■ Assigned task
From the entries below, output the line with "camera: 105 degrees left, 5 degrees down" and each following line up to and including the line with "(445, 406) = (201, 207): white house -> none", exactly as written.
--- Entries provided Enclosed Below ---
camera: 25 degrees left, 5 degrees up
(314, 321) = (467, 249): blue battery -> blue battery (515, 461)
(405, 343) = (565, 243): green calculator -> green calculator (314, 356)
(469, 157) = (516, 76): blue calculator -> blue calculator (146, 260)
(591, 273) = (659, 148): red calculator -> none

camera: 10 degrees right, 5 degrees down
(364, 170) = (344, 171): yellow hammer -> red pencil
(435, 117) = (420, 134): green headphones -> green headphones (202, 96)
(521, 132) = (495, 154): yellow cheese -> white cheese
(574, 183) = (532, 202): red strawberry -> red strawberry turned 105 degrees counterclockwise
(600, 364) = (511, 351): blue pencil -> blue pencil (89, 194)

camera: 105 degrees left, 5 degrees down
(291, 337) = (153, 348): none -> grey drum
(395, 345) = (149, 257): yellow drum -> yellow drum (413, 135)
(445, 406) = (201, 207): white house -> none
--- End of Enclosed Entries provided ---
--- Entries provided Enclosed Below ---
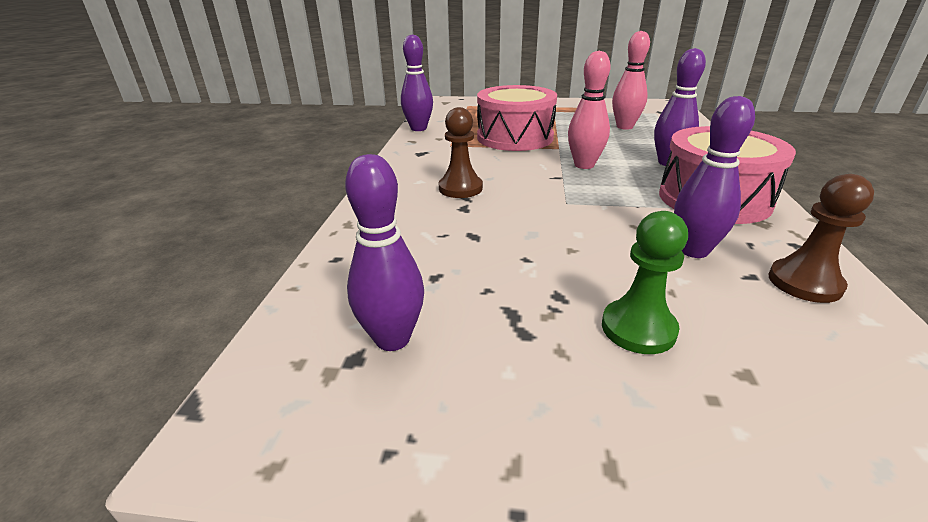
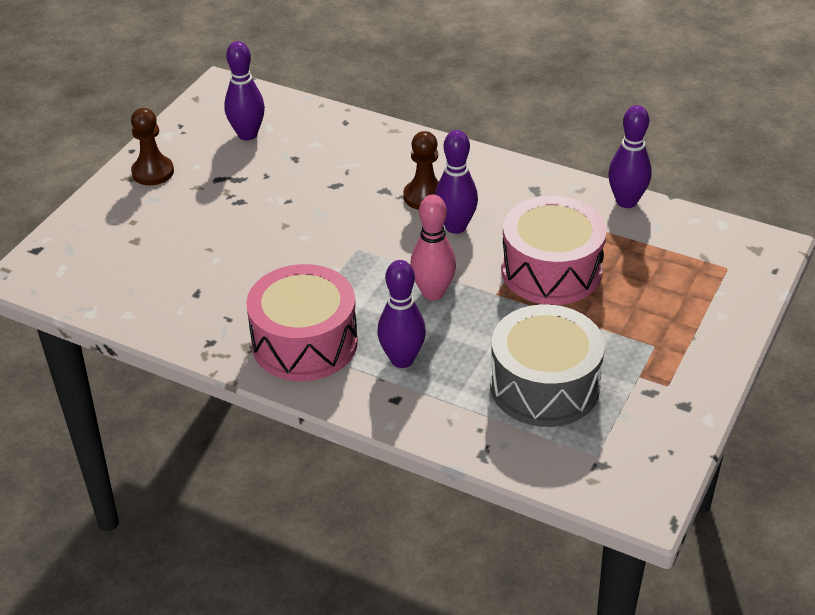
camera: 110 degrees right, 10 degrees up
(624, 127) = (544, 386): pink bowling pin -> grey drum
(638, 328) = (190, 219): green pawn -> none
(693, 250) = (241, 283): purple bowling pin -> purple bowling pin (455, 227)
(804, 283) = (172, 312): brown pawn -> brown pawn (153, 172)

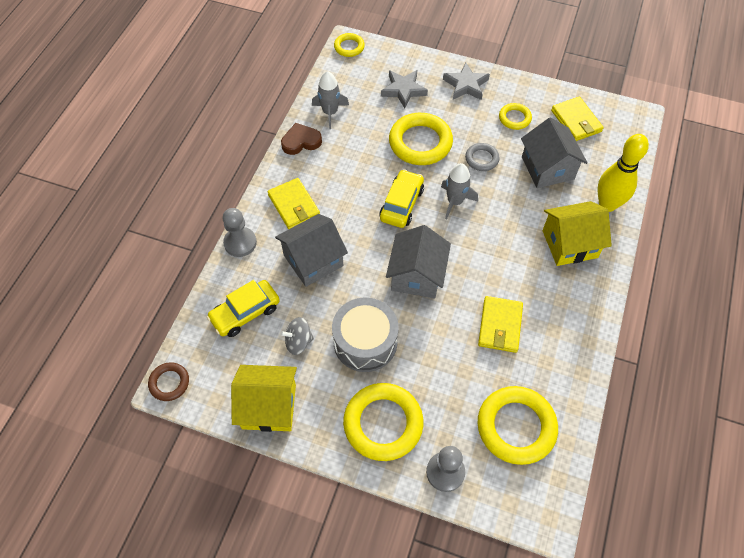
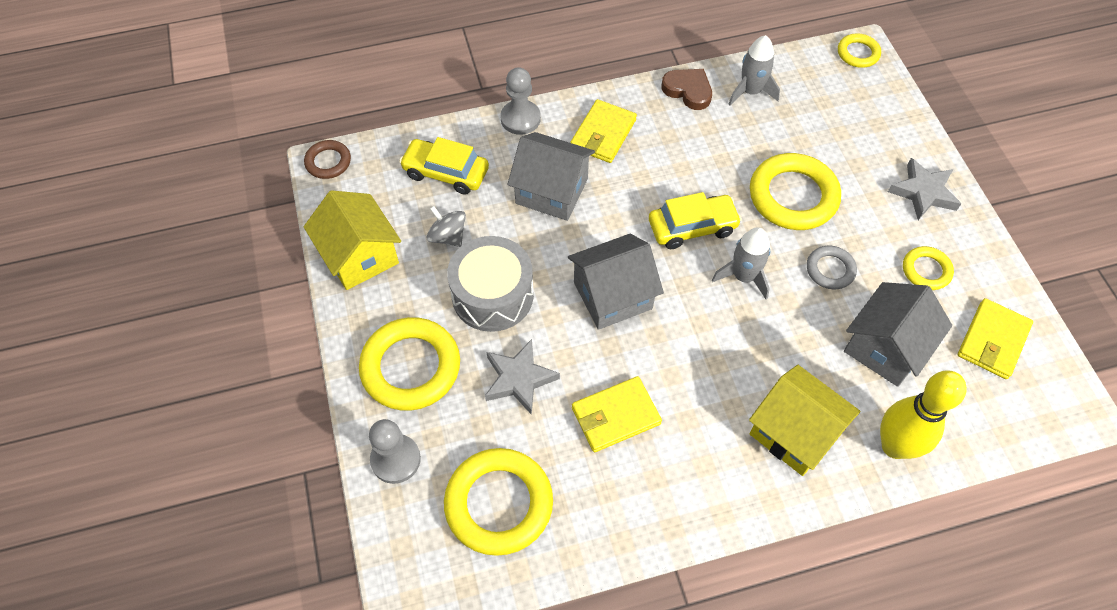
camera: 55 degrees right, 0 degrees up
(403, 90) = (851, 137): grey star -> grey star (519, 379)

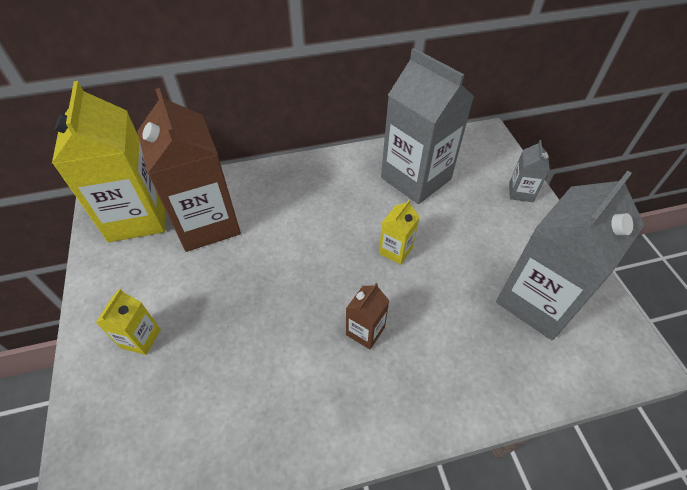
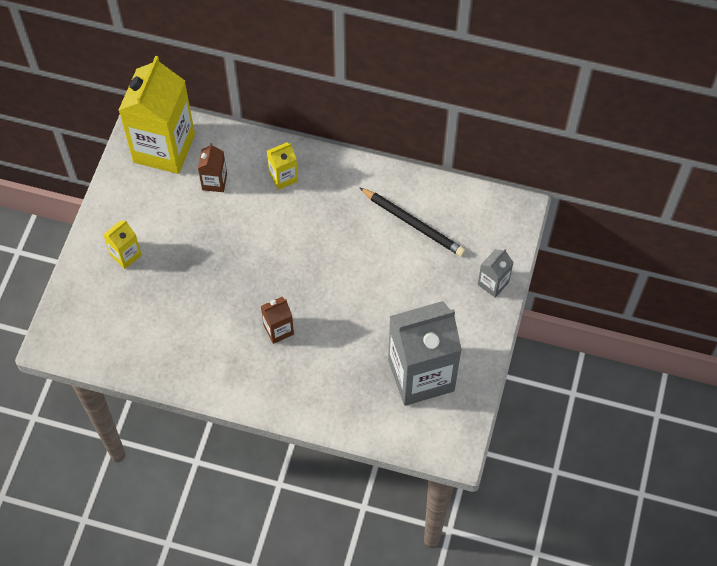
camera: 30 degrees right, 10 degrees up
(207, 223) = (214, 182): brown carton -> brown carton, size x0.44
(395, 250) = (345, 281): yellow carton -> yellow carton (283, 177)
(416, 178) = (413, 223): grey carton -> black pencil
--- End of Enclosed Entries provided ---
■ Expected answer
camera: 105 degrees left, 5 degrees down
(291, 337) = (153, 348): none -> grey drum
(395, 345) = (149, 257): yellow drum -> yellow drum (413, 135)
(445, 406) = (201, 207): white house -> none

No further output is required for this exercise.